##### Available data

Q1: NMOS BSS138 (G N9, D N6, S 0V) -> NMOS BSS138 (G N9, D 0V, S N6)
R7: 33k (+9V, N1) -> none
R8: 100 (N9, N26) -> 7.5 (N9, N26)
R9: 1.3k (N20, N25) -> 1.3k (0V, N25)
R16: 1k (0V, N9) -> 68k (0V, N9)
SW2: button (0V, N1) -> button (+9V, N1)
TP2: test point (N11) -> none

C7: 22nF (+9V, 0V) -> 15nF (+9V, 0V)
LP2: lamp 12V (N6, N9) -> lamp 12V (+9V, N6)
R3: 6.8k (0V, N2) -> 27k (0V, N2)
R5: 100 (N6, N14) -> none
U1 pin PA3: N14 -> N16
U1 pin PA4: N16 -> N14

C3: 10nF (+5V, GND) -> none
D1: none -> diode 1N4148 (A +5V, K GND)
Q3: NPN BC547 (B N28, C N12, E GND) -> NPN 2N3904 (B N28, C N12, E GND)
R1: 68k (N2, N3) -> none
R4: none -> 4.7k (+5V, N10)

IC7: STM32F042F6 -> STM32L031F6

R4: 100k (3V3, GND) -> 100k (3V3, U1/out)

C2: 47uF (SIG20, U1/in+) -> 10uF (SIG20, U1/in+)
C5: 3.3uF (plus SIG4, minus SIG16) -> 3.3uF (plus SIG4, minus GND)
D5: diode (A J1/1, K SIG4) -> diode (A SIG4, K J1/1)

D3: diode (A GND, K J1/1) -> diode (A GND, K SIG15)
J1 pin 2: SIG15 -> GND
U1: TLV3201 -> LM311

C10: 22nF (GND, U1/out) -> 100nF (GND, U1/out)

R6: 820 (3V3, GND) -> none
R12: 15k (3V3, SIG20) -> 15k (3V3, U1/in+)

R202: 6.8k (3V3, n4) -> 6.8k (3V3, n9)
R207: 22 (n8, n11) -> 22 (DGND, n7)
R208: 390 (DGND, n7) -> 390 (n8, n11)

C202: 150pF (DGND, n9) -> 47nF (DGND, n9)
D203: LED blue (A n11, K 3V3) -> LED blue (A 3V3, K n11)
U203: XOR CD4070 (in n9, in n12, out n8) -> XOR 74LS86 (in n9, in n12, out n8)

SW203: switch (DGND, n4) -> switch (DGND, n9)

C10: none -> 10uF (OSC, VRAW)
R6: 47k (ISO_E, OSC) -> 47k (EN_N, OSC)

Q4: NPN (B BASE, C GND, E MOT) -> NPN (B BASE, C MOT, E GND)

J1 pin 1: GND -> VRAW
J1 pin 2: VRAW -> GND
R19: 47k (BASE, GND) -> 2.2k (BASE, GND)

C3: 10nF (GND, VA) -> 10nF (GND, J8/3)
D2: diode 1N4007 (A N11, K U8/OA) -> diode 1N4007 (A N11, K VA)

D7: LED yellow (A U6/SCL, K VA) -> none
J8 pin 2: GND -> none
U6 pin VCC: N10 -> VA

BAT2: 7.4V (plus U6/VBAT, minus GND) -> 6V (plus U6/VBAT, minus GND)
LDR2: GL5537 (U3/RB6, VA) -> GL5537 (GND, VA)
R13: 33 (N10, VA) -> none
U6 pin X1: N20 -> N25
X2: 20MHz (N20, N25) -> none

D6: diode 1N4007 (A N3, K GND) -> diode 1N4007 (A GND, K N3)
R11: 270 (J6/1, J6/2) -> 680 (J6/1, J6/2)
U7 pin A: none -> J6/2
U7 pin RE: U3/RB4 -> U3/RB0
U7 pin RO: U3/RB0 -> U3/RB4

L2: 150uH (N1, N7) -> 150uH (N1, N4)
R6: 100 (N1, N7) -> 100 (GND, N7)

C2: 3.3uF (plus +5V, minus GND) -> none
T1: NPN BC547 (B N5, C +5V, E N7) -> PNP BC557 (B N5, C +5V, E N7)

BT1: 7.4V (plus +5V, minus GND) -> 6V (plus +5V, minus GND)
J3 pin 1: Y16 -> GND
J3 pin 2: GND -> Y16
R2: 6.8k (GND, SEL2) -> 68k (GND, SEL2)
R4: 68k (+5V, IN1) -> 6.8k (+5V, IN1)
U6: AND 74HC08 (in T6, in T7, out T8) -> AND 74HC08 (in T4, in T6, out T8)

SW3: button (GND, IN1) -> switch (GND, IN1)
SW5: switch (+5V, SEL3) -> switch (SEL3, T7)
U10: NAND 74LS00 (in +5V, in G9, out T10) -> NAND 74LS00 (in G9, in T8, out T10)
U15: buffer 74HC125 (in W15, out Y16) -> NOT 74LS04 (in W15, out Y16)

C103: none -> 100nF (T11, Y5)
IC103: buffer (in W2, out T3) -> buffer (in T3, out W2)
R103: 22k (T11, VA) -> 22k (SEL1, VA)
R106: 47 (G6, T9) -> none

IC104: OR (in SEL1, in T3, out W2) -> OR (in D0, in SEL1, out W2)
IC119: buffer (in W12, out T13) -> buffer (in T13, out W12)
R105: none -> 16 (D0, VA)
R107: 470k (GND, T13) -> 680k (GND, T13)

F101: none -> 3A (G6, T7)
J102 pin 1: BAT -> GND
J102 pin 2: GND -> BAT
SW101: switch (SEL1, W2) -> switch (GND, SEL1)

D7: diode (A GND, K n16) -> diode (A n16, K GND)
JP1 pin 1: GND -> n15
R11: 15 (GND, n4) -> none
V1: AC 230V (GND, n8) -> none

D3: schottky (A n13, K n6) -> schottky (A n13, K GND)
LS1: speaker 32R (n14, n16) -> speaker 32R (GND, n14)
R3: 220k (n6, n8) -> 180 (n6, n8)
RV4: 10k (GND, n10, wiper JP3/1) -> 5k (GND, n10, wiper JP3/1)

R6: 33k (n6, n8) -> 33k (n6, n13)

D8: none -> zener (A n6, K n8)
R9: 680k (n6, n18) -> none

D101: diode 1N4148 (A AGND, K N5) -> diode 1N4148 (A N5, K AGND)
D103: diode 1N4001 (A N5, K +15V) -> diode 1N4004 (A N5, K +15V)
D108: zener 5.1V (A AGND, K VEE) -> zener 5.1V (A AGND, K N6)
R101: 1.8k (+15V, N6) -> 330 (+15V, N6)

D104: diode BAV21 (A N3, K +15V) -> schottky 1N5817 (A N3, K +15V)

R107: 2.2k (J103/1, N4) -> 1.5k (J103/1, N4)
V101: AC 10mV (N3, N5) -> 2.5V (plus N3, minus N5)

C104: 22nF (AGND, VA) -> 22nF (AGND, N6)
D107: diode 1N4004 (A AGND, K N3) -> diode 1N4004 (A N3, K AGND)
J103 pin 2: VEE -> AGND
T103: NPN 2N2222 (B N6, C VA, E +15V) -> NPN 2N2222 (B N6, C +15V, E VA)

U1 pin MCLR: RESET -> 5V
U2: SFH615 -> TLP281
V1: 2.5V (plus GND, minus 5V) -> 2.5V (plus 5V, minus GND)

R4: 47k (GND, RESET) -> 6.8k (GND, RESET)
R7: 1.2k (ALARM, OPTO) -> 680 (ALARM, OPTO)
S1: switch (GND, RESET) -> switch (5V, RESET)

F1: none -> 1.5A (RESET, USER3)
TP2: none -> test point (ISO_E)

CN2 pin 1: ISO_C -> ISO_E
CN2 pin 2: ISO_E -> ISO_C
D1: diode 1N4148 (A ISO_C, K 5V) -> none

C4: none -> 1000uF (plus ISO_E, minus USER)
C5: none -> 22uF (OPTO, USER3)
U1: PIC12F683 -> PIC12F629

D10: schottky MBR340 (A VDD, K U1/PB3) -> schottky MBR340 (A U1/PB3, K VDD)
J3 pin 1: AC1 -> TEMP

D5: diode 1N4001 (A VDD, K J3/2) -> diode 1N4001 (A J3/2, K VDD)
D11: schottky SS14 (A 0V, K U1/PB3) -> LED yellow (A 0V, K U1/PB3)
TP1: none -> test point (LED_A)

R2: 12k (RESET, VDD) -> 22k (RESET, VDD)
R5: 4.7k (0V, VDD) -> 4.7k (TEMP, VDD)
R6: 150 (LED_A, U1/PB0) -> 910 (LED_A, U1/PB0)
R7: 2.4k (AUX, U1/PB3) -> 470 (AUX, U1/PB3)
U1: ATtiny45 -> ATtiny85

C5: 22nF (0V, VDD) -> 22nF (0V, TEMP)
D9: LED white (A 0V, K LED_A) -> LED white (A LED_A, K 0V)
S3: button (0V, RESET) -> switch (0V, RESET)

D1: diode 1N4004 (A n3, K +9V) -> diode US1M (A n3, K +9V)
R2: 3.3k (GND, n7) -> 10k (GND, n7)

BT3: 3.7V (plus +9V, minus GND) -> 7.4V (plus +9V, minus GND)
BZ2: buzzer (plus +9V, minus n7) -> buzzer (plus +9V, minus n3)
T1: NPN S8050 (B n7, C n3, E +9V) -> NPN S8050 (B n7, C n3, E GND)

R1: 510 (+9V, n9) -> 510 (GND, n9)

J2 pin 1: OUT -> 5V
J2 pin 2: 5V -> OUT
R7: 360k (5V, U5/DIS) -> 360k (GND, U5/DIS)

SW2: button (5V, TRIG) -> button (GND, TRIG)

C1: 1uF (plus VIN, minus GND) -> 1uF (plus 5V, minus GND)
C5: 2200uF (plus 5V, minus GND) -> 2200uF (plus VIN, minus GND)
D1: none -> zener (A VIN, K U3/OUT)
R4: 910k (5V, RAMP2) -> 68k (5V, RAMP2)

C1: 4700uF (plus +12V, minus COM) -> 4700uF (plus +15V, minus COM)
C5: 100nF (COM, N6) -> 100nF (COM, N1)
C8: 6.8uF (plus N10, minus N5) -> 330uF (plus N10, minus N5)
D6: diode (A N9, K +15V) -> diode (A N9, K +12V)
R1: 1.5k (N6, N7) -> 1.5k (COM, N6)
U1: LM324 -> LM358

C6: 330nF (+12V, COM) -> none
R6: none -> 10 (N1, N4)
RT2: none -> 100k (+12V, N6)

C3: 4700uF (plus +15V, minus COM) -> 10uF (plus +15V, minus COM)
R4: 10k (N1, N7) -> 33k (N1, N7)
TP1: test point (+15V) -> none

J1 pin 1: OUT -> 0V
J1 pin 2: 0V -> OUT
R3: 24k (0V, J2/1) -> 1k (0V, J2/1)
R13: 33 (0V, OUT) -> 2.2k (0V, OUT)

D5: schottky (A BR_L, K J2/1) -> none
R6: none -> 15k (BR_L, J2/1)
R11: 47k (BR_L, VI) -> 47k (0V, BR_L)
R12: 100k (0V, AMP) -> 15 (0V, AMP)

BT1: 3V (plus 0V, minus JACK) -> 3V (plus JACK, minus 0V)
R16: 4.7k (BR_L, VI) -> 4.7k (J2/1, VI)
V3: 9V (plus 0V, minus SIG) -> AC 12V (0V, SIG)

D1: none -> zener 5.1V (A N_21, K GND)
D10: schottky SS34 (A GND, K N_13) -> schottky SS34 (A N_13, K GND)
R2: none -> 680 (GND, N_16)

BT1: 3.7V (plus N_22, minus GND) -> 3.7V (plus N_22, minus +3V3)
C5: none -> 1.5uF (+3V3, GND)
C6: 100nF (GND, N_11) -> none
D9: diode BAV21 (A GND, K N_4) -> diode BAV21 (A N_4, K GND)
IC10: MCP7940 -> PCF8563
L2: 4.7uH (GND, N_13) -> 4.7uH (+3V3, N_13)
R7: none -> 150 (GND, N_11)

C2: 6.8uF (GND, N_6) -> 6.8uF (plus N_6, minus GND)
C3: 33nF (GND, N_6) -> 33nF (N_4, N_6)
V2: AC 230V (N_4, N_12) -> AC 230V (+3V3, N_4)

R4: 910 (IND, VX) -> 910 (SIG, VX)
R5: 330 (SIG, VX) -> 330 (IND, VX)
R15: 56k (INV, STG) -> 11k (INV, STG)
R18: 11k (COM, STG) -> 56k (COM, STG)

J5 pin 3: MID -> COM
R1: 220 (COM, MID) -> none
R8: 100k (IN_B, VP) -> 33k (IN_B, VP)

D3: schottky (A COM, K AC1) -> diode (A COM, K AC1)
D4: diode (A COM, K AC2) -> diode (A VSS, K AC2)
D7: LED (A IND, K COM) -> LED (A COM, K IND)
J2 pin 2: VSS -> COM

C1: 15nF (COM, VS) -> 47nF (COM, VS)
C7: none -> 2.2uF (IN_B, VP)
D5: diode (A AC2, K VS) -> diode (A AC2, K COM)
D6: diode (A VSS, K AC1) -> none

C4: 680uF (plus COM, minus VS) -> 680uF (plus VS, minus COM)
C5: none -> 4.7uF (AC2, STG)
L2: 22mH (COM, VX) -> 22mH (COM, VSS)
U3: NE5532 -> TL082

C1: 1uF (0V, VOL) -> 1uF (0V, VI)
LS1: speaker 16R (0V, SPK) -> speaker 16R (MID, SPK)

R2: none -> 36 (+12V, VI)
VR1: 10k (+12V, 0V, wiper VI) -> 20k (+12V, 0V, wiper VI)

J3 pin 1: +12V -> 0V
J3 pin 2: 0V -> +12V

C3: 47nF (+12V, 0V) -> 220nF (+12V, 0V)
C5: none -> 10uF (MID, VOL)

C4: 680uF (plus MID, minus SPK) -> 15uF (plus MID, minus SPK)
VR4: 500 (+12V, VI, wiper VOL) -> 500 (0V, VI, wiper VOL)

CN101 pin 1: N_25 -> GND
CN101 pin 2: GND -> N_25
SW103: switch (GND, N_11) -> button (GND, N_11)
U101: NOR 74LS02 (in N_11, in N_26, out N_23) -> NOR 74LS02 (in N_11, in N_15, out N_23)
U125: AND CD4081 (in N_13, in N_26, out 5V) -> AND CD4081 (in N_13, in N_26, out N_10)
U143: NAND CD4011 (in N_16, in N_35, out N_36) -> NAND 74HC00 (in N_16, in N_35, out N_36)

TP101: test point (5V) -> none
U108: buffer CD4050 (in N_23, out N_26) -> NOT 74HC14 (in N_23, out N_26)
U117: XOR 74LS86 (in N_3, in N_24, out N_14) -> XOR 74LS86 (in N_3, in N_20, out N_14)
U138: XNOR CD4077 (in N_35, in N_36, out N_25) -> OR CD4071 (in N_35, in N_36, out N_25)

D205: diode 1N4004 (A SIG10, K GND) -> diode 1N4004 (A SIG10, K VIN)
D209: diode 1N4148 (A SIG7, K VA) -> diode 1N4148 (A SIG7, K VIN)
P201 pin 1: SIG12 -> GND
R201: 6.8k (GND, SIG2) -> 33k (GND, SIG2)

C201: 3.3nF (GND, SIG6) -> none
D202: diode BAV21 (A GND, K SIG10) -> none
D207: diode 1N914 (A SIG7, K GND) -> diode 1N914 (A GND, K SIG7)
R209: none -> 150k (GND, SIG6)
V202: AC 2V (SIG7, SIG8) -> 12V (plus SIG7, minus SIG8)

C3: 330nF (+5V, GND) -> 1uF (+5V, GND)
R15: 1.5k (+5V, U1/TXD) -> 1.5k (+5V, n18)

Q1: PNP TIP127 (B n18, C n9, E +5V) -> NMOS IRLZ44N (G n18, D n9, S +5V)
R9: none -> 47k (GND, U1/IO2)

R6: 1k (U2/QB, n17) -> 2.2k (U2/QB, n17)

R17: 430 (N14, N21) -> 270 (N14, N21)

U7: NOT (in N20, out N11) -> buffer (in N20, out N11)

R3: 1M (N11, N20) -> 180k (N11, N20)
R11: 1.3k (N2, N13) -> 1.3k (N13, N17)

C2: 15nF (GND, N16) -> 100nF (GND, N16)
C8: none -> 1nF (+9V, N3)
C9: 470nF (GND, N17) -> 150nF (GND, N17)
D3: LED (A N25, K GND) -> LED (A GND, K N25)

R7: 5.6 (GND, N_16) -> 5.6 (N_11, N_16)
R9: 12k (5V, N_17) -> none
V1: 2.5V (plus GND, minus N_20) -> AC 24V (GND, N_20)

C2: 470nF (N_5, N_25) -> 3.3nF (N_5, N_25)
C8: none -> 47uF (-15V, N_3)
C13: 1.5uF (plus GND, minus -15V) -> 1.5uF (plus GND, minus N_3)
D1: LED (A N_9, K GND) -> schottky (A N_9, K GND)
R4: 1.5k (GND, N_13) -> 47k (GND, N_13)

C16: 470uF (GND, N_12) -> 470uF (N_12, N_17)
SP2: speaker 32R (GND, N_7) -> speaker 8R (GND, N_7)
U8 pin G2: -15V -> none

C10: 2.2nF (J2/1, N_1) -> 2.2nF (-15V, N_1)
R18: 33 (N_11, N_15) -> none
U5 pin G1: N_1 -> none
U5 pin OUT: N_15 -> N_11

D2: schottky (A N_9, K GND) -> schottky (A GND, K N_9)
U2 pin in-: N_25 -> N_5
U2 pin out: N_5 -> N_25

##########

Your task is to retype the entries verbatim, starting with the line that holds "D8: none -> zener (A n6, K n8)" and stopping after the line that holds "S1: switch (GND, RESET) -> switch (5V, RESET)".

Answer box:
D8: none -> zener (A n6, K n8)
R9: 680k (n6, n18) -> none

D101: diode 1N4148 (A AGND, K N5) -> diode 1N4148 (A N5, K AGND)
D103: diode 1N4001 (A N5, K +15V) -> diode 1N4004 (A N5, K +15V)
D108: zener 5.1V (A AGND, K VEE) -> zener 5.1V (A AGND, K N6)
R101: 1.8k (+15V, N6) -> 330 (+15V, N6)

D104: diode BAV21 (A N3, K +15V) -> schottky 1N5817 (A N3, K +15V)

R107: 2.2k (J103/1, N4) -> 1.5k (J103/1, N4)
V101: AC 10mV (N3, N5) -> 2.5V (plus N3, minus N5)

C104: 22nF (AGND, VA) -> 22nF (AGND, N6)
D107: diode 1N4004 (A AGND, K N3) -> diode 1N4004 (A N3, K AGND)
J103 pin 2: VEE -> AGND
T103: NPN 2N2222 (B N6, C VA, E +15V) -> NPN 2N2222 (B N6, C +15V, E VA)

U1 pin MCLR: RESET -> 5V
U2: SFH615 -> TLP281
V1: 2.5V (plus GND, minus 5V) -> 2.5V (plus 5V, minus GND)

R4: 47k (GND, RESET) -> 6.8k (GND, RESET)
R7: 1.2k (ALARM, OPTO) -> 680 (ALARM, OPTO)
S1: switch (GND, RESET) -> switch (5V, RESET)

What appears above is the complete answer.